* [DESCRIPTION OF THE TASK]
Could you copy the records below exactly, leaving out any pictures?

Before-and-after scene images
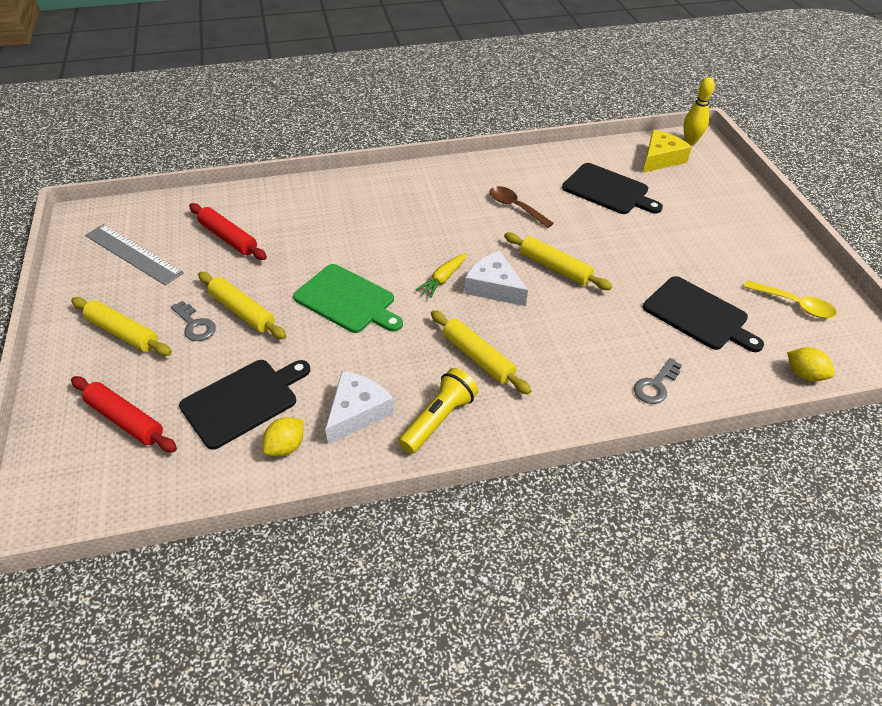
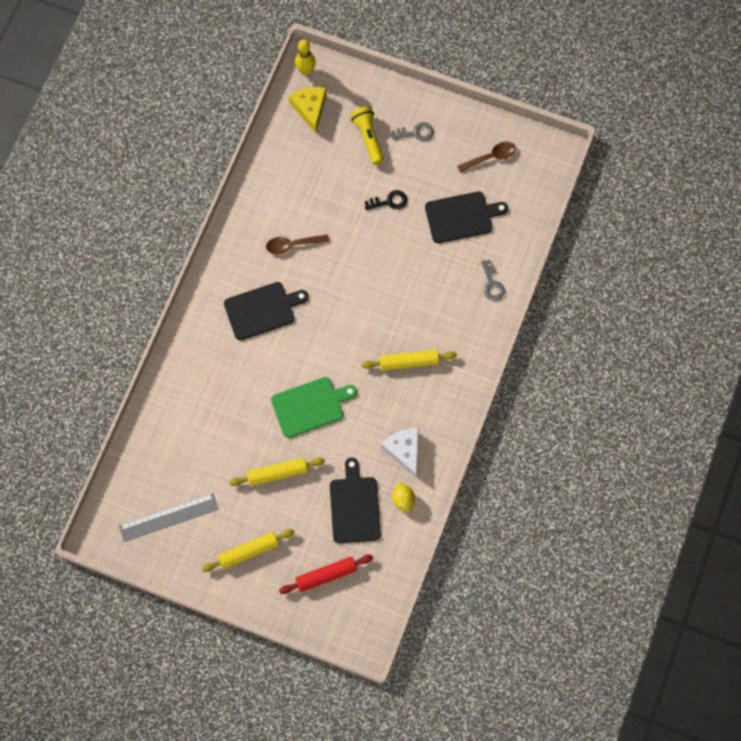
camera: 55 degrees left, 25 degrees up
(195, 325) = (270, 506): grey key -> grey key (416, 133)
(228, 238) = (194, 448): red rolling pin -> none
(438, 419) = (437, 411): yellow flashlight -> yellow flashlight (368, 138)
(443, 279) = (331, 338): yellow carrot -> none
(494, 287) = (359, 313): white cheese -> none
(555, 267) = (367, 265): yellow rolling pin -> none
(608, 190) = (318, 172): black cutting board -> black cutting board (262, 310)
(642, 251) = (389, 201): none -> black key
(794, 304) = (491, 157): yellow spoon -> brown spoon
(804, 374) = (537, 202): yellow lemon -> none

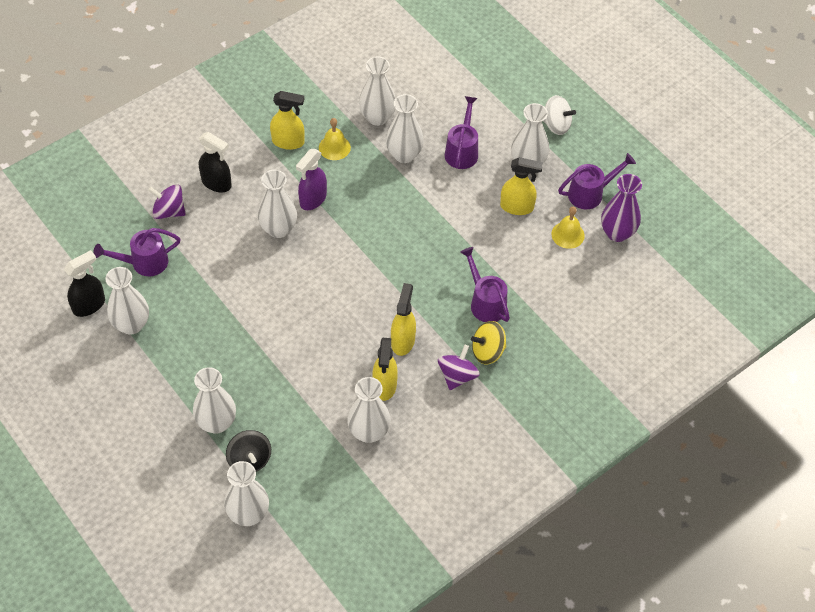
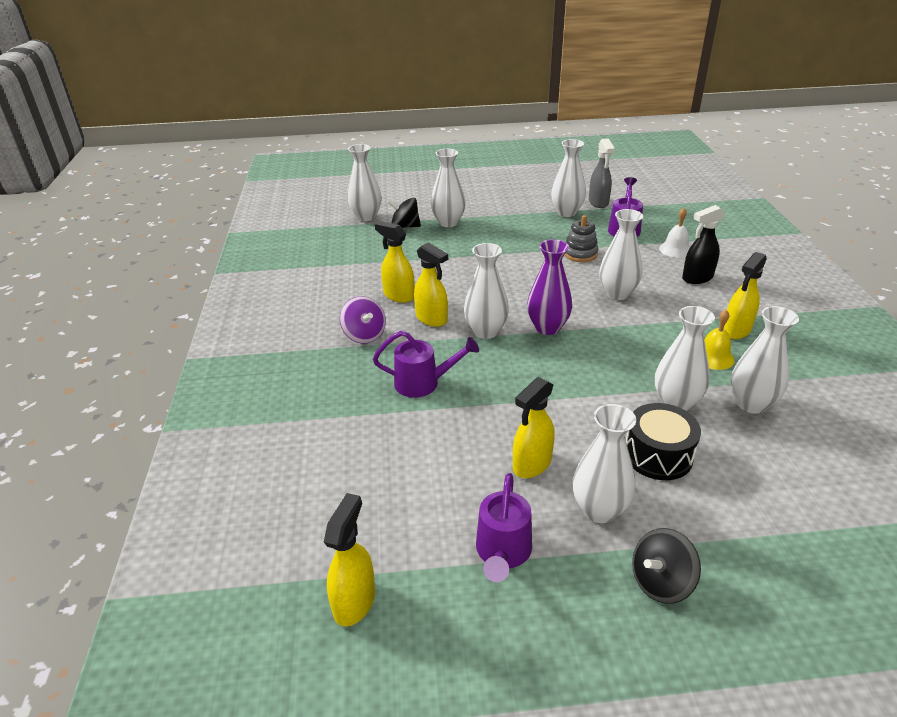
camera: 125 degrees right, 20 degrees down
(89, 305) = (598, 202): black spray bottle -> grey spray bottle
(169, 211) = (675, 249): purple spinning top -> white bell
(220, 280) = (580, 254): none -> grey stacking toy
(313, 199) = (643, 322): purple spray bottle -> none
(369, 432) = (367, 276): white vase -> white vase (486, 331)
(462, 150) = (658, 455): purple watering can -> black drum
(488, 351) = (368, 362): yellow spinning top -> none
(556, 125) = (661, 582): white spinning top -> black spinning top
(568, 235) = (453, 492): yellow bell -> none
(617, 233) = (415, 546): purple vase -> purple vase (547, 328)
(668, 240) = (354, 601): none -> yellow spray bottle

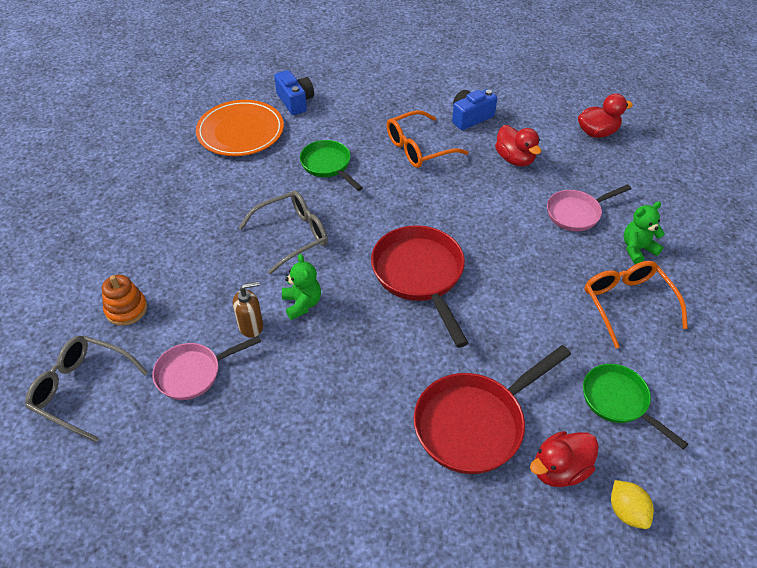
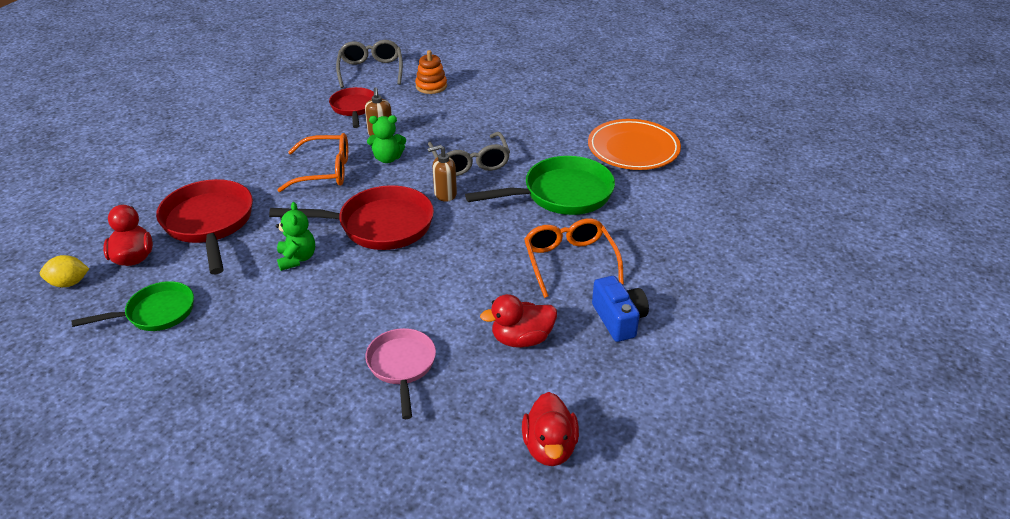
camera: 105 degrees right, 10 degrees down
(82, 389) = (371, 70): grey glasses -> grey glasses turned 45 degrees counterclockwise
(193, 373) = (354, 108): pink pan -> red pan
(295, 101) = (680, 187): blue camera -> none
(328, 165) = (561, 194): green pan -> green pan, size x1.61
(353, 241) = (445, 194): none -> brown soap dispenser
(627, 303) = (250, 362): orange glasses -> orange glasses (325, 171)
(637, 249) = (316, 402): green teddy bear -> green teddy bear (297, 258)

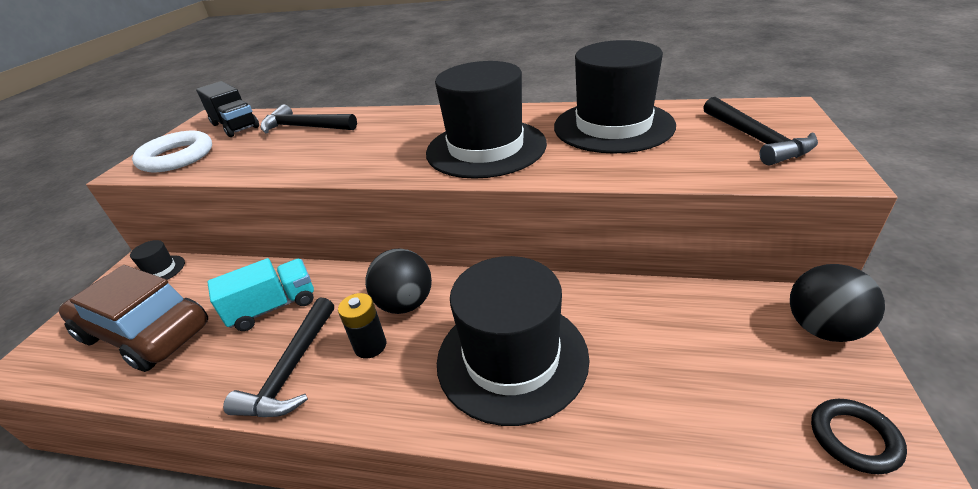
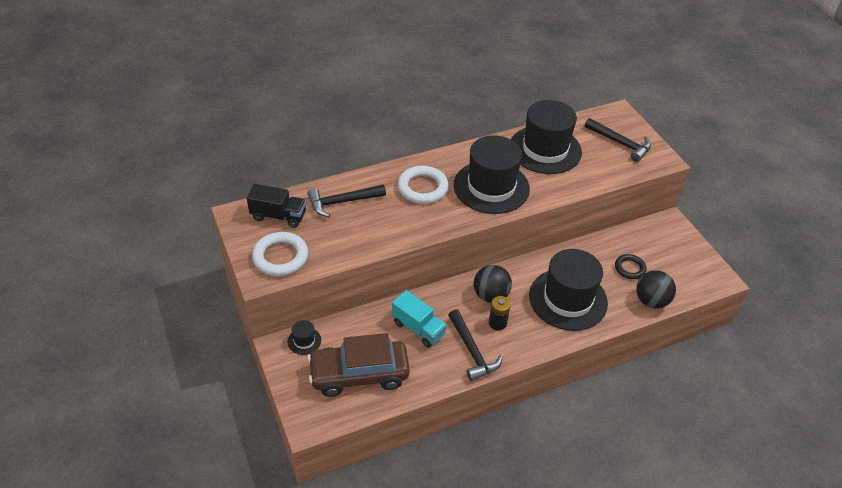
camera: 40 degrees left, 10 degrees up
(273, 307) = (418, 328): turquoise truck -> turquoise truck turned 105 degrees clockwise
(402, 132) = (422, 188): none -> white ring
(822, 328) = (675, 233): black ball -> black ball (651, 301)
(854, 438) = (704, 276): black ring -> black ring (629, 268)

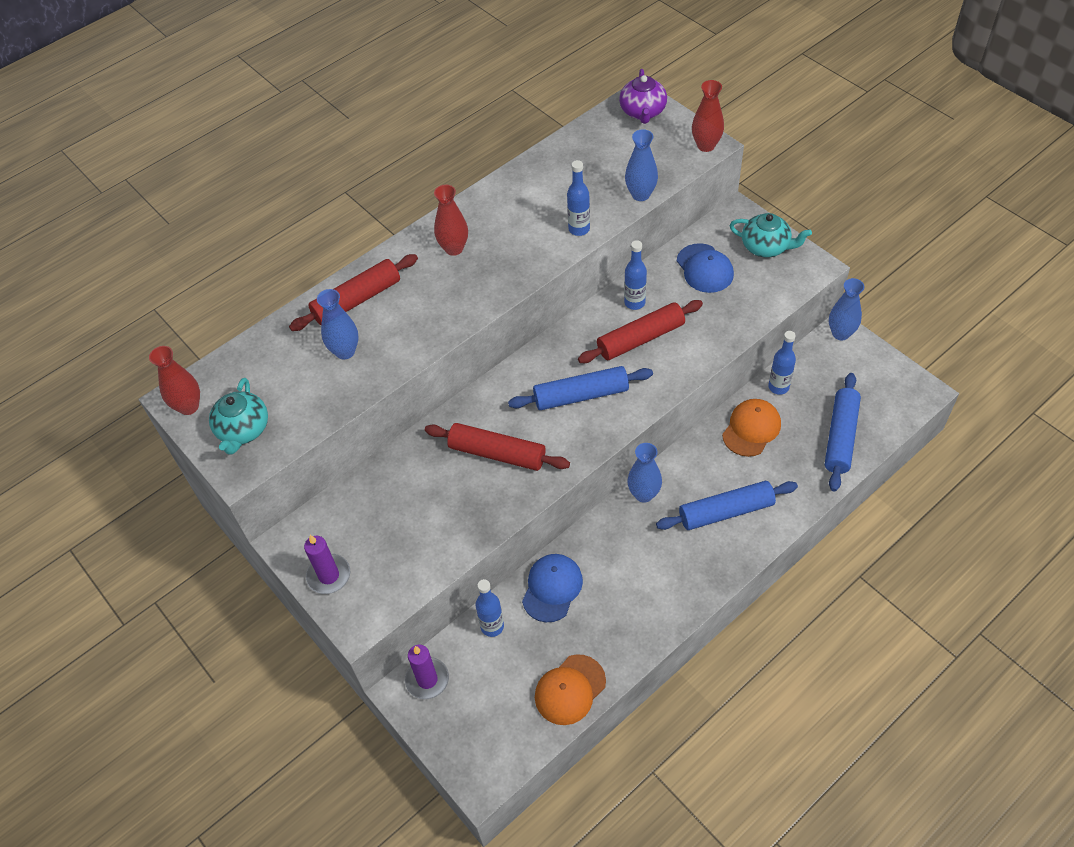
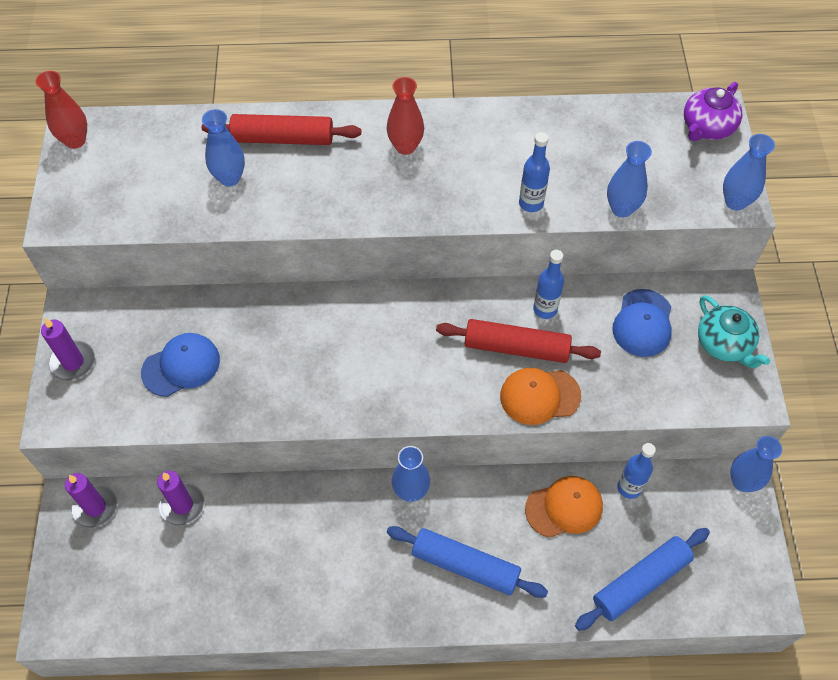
camera: 35 degrees right, 5 degrees up
(243, 430) = (92, 190): turquoise teapot -> none
(492, 626) = (182, 505): blue bottle -> purple candle
(497, 453) = (294, 360): red rolling pin -> none
(552, 588) = (258, 512): blue cap -> blue cap (181, 366)
(570, 690) = (187, 611): orange cap -> orange cap (539, 396)
(581, 395) = (413, 361): blue rolling pin -> none
(706, 145) = (735, 202): red vase -> blue vase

* [RESPONSE BELOW]
camera: 55 degrees left, 25 degrees up
(195, 325) = (270, 506): grey key -> grey key (416, 133)
(228, 238) = (194, 448): red rolling pin -> none
(438, 419) = (437, 411): yellow flashlight -> yellow flashlight (368, 138)
(443, 279) = (331, 338): yellow carrot -> none
(494, 287) = (359, 313): white cheese -> none
(555, 267) = (367, 265): yellow rolling pin -> none
(608, 190) = (318, 172): black cutting board -> black cutting board (262, 310)
(642, 251) = (389, 201): none -> black key
(794, 304) = (491, 157): yellow spoon -> brown spoon
(804, 374) = (537, 202): yellow lemon -> none

camera: 125 degrees right, 20 degrees down
(89, 305) = (598, 202): black spray bottle -> grey spray bottle
(169, 211) = (675, 249): purple spinning top -> white bell
(220, 280) = (580, 254): none -> grey stacking toy
(313, 199) = (643, 322): purple spray bottle -> none
(369, 432) = (367, 276): white vase -> white vase (486, 331)
(462, 150) = (658, 455): purple watering can -> black drum
(488, 351) = (368, 362): yellow spinning top -> none
(556, 125) = (661, 582): white spinning top -> black spinning top
(568, 235) = (453, 492): yellow bell -> none
(617, 233) = (415, 546): purple vase -> purple vase (547, 328)
(668, 240) = (354, 601): none -> yellow spray bottle

camera: 105 degrees right, 10 degrees down
(82, 389) = (371, 70): grey glasses -> grey glasses turned 45 degrees counterclockwise
(193, 373) = (354, 108): pink pan -> red pan
(295, 101) = (680, 187): blue camera -> none
(328, 165) = (561, 194): green pan -> green pan, size x1.61
(353, 241) = (445, 194): none -> brown soap dispenser
(627, 303) = (250, 362): orange glasses -> orange glasses (325, 171)
(637, 249) = (316, 402): green teddy bear -> green teddy bear (297, 258)

camera: 40 degrees left, 10 degrees up
(273, 307) = (418, 328): turquoise truck -> turquoise truck turned 105 degrees clockwise
(402, 132) = (422, 188): none -> white ring
(822, 328) = (675, 233): black ball -> black ball (651, 301)
(854, 438) = (704, 276): black ring -> black ring (629, 268)

camera: 35 degrees right, 5 degrees up
(243, 430) = (92, 190): turquoise teapot -> none
(492, 626) = (182, 505): blue bottle -> purple candle
(497, 453) = (294, 360): red rolling pin -> none
(552, 588) = (258, 512): blue cap -> blue cap (181, 366)
(570, 690) = (187, 611): orange cap -> orange cap (539, 396)
(581, 395) = (413, 361): blue rolling pin -> none
(706, 145) = (735, 202): red vase -> blue vase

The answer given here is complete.